◆ Records supplied
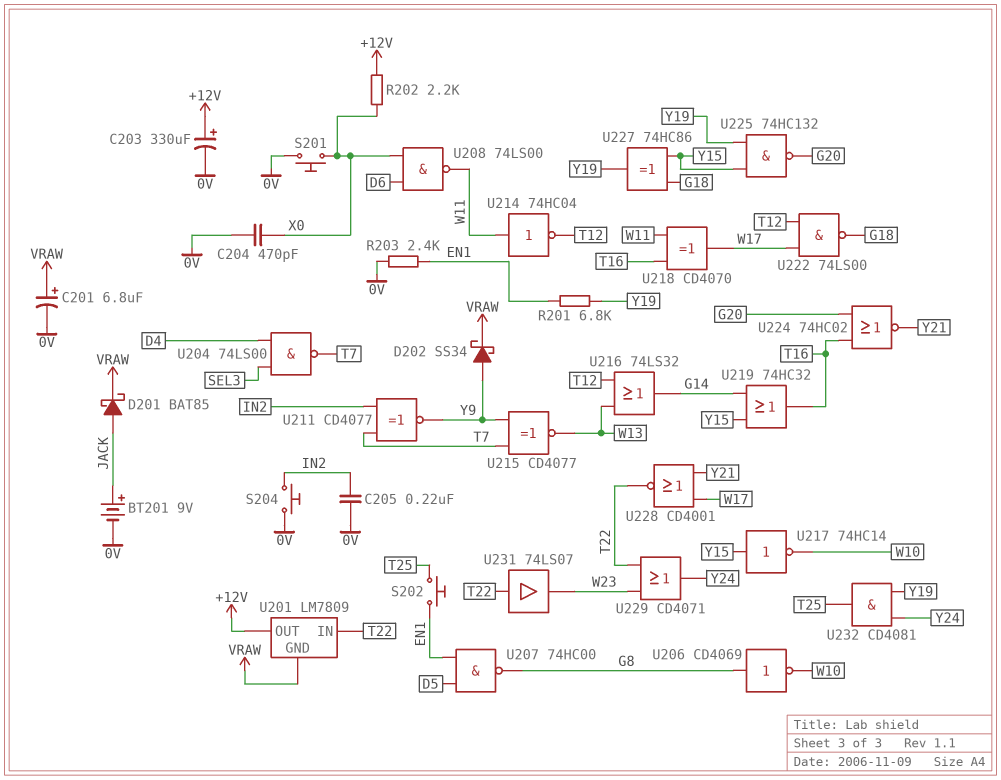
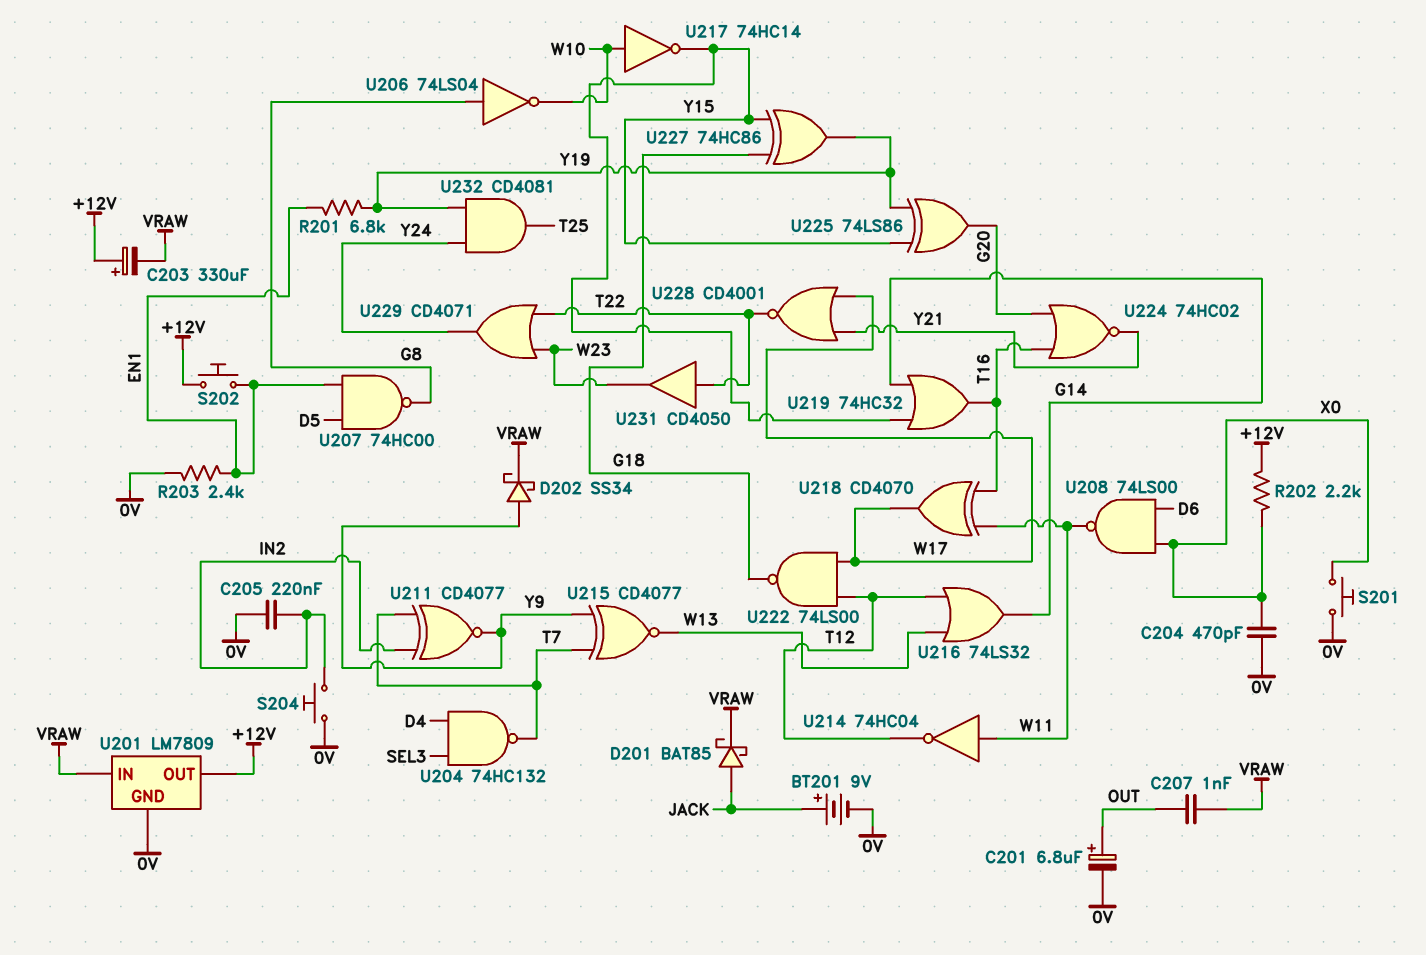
C201: 6.8uF (plus VRAW, minus 0V) -> 6.8uF (plus OUT, minus 0V)
C203: 330uF (plus +12V, minus 0V) -> 330uF (plus +12V, minus VRAW)
C207: none -> 1nF (OUT, VRAW)
S202: button (EN1, T25) -> button (+12V, EN1)
U201 pin GND: VRAW -> 0V
U201 pin IN: T22 -> VRAW
U204: NAND 74LS00 (in D4, in SEL3, out T7) -> NAND 74HC132 (in D4, in SEL3, out T7)
U206: NOT CD4069 (in G8, out W10) -> NOT 74LS04 (in G8, out W10)
U217: NOT 74HC14 (in Y15, out W10) -> NOT 74HC14 (in W10, out Y15)
U225: NAND 74HC132 (in Y15, in Y19, out G20) -> XOR 74LS86 (in Y15, in Y19, out G20)
U231: buffer 74LS07 (in T22, out W23) -> buffer CD4050 (in T22, out W23)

◆ Problem to solve
Return each line above where the word "minus" shows up.

◆ Exercise solution
C201: 6.8uF (plus VRAW, minus 0V) -> 6.8uF (plus OUT, minus 0V)
C203: 330uF (plus +12V, minus 0V) -> 330uF (plus +12V, minus VRAW)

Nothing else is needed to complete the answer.